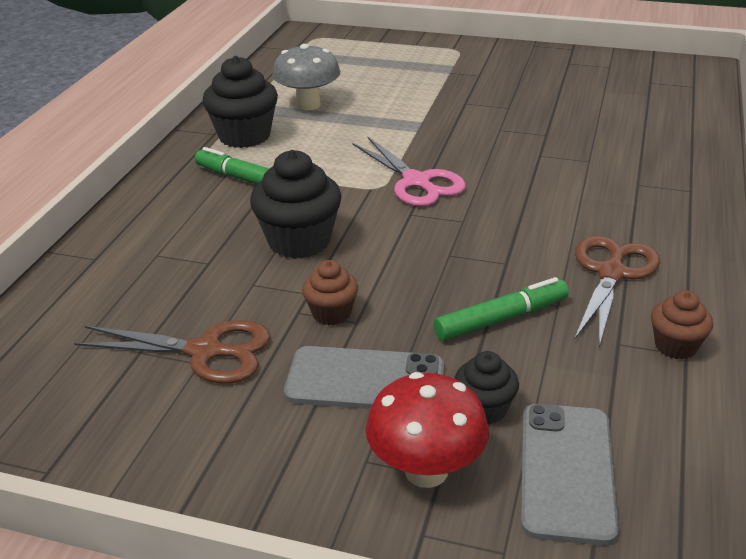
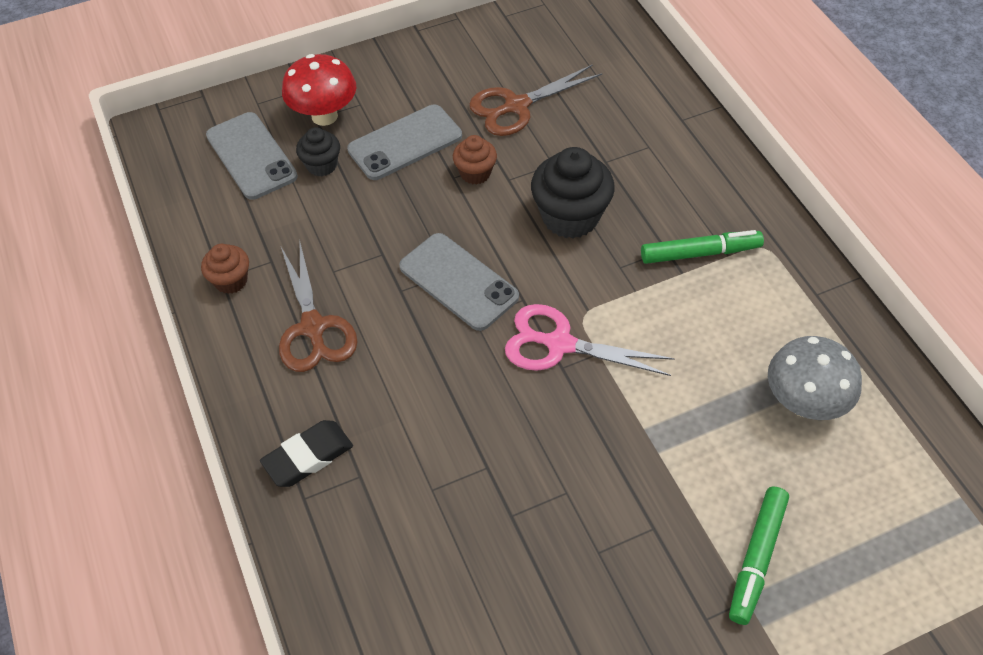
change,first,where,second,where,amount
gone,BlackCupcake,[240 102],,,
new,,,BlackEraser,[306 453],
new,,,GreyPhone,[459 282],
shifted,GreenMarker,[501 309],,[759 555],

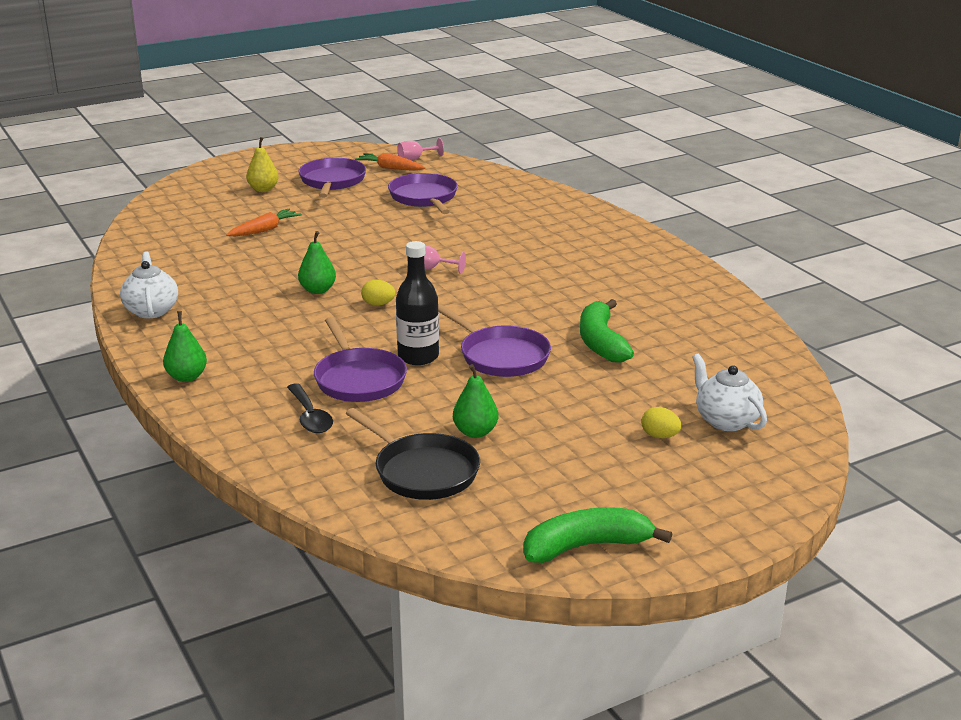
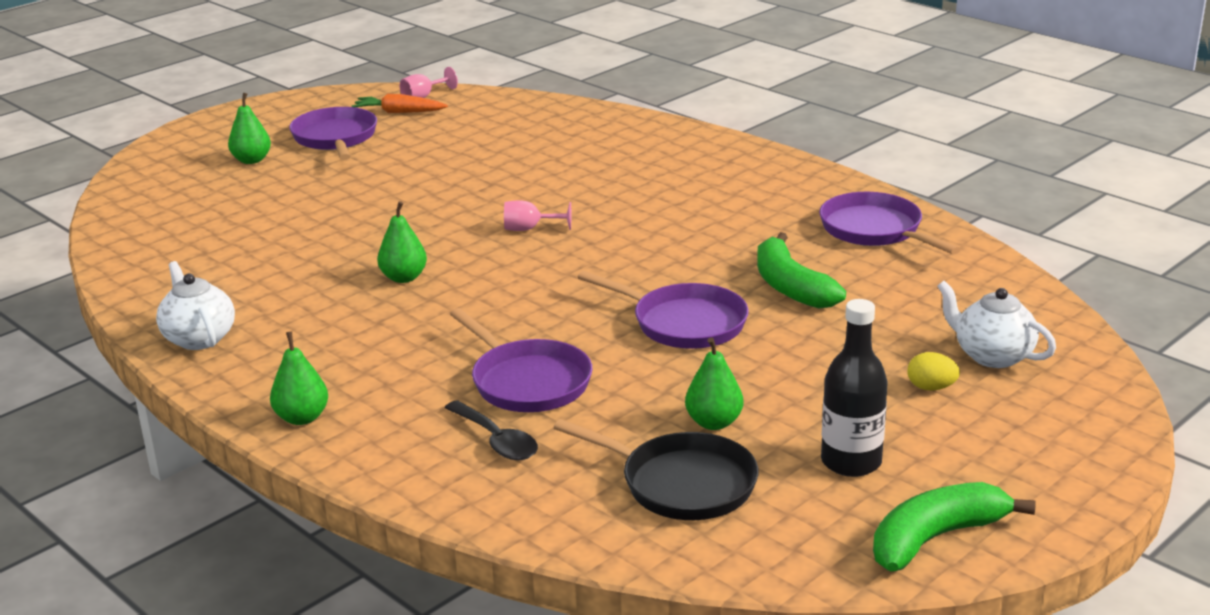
change,first,where,second,where,amount
gone,OrangeCarrot,[264 222],,,
gone,YellowEgg,[378 293],,,
shifted,PurplePan,[423 193],,[889 223],
shifted,BlackBottle,[417 303],,[854 388],
repainted,YellowPear,[262 164],GreenPear,[249 128],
_ _ _ _ _
Output the full listing above exactly, excluding all pictures.

change,first,where,second,where,amount
gone,BlackCupcake,[240 102],,,
new,,,BlackEraser,[306 453],
new,,,GreyPhone,[459 282],
shifted,GreenMarker,[501 309],,[759 555],

change,first,where,second,where,amount
gone,OrangeCarrot,[264 222],,,
gone,YellowEgg,[378 293],,,
shifted,PurplePan,[423 193],,[889 223],
shifted,BlackBottle,[417 303],,[854 388],
repainted,YellowPear,[262 164],GreenPear,[249 128],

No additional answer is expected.